** Recorded data **

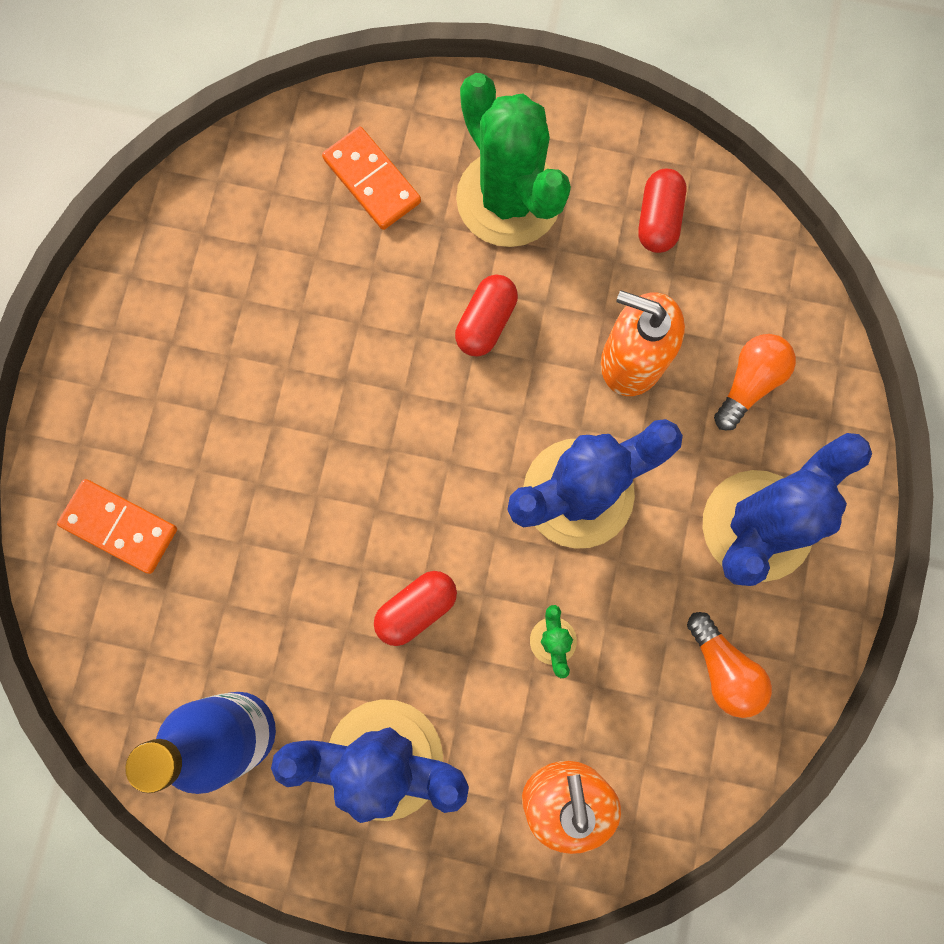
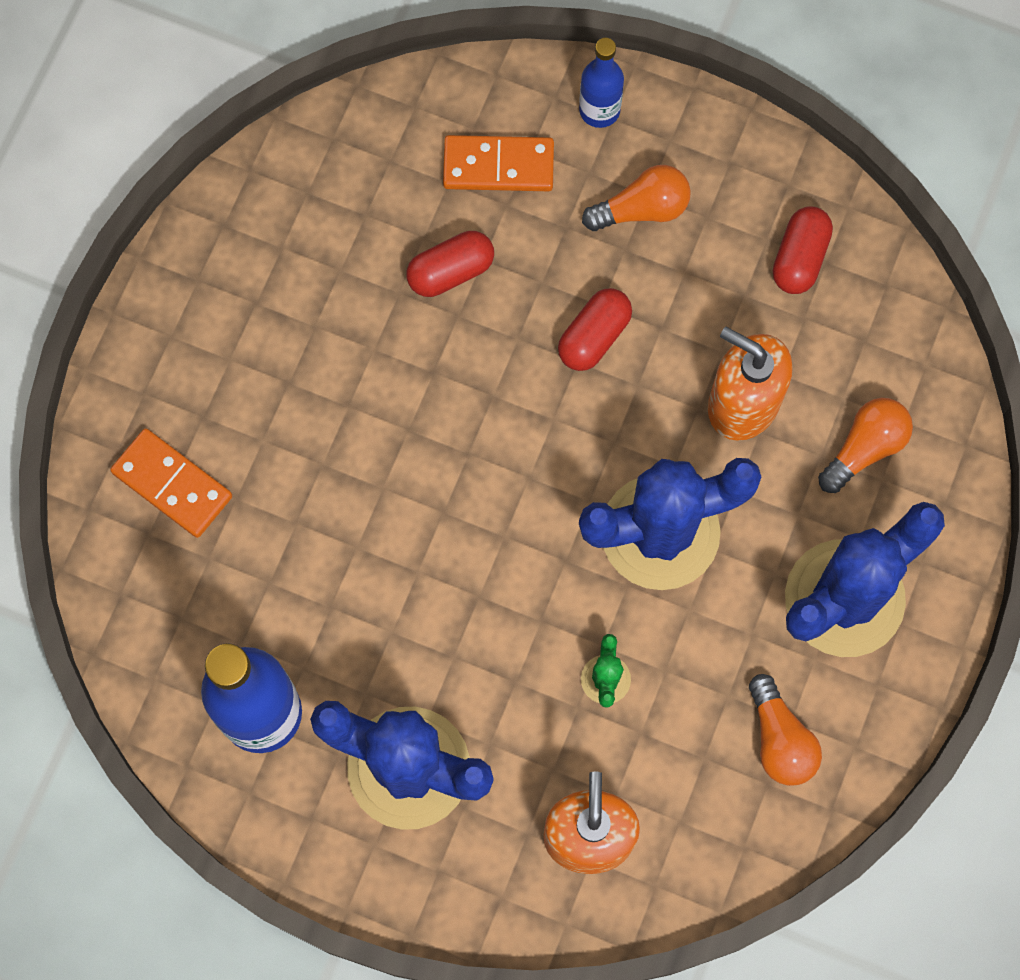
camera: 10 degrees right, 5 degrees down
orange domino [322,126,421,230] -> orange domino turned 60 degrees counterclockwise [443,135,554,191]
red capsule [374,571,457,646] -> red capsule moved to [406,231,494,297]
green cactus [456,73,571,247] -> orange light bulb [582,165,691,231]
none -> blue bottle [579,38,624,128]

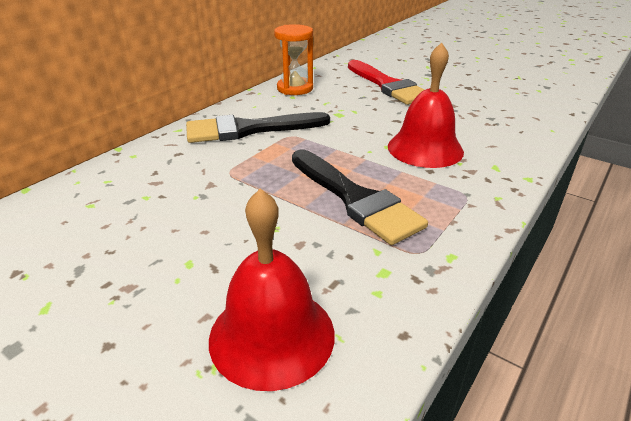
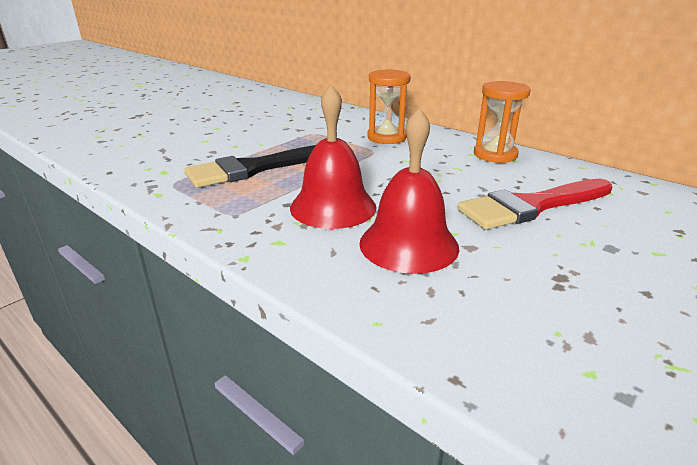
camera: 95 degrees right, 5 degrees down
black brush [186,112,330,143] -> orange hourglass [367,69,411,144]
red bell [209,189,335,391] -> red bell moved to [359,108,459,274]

** What the task requires **
All that is required is the lines from the line containing "red capsule [374,571,457,646]" through the end of the records above, copied exactly, and none of the pictures.

** Task output **
red capsule [374,571,457,646] -> red capsule moved to [406,231,494,297]
green cactus [456,73,571,247] -> orange light bulb [582,165,691,231]
none -> blue bottle [579,38,624,128]

camera: 95 degrees right, 5 degrees down
black brush [186,112,330,143] -> orange hourglass [367,69,411,144]
red bell [209,189,335,391] -> red bell moved to [359,108,459,274]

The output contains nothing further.